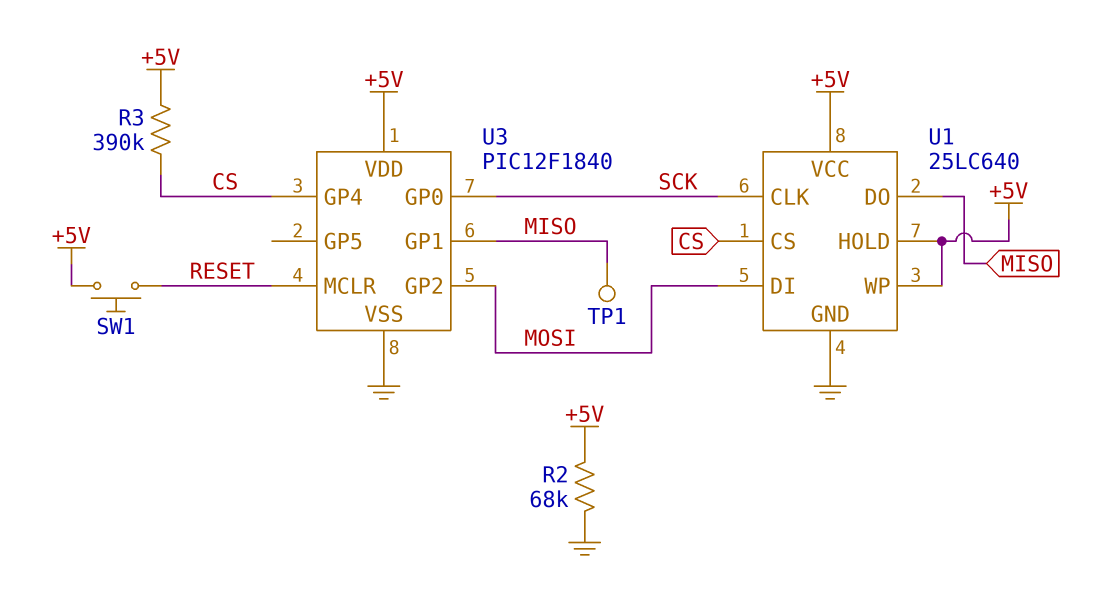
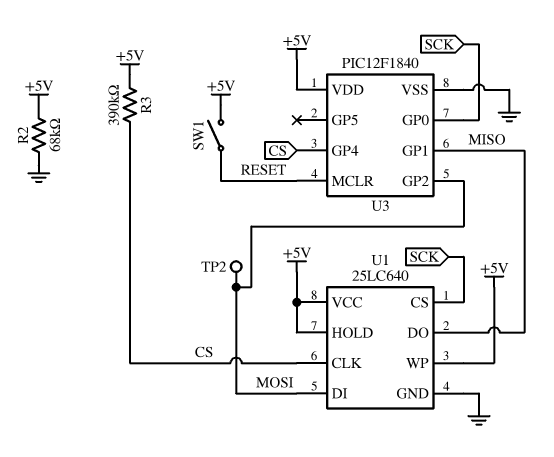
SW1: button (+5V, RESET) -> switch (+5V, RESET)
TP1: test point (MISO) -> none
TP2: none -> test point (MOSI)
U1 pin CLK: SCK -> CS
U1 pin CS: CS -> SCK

------------------------------------------------------------------------

Each line above is to be copied exactly, and the pictures are to be dropped.

SW1: button (+5V, RESET) -> switch (+5V, RESET)
TP1: test point (MISO) -> none
TP2: none -> test point (MOSI)
U1 pin CLK: SCK -> CS
U1 pin CS: CS -> SCK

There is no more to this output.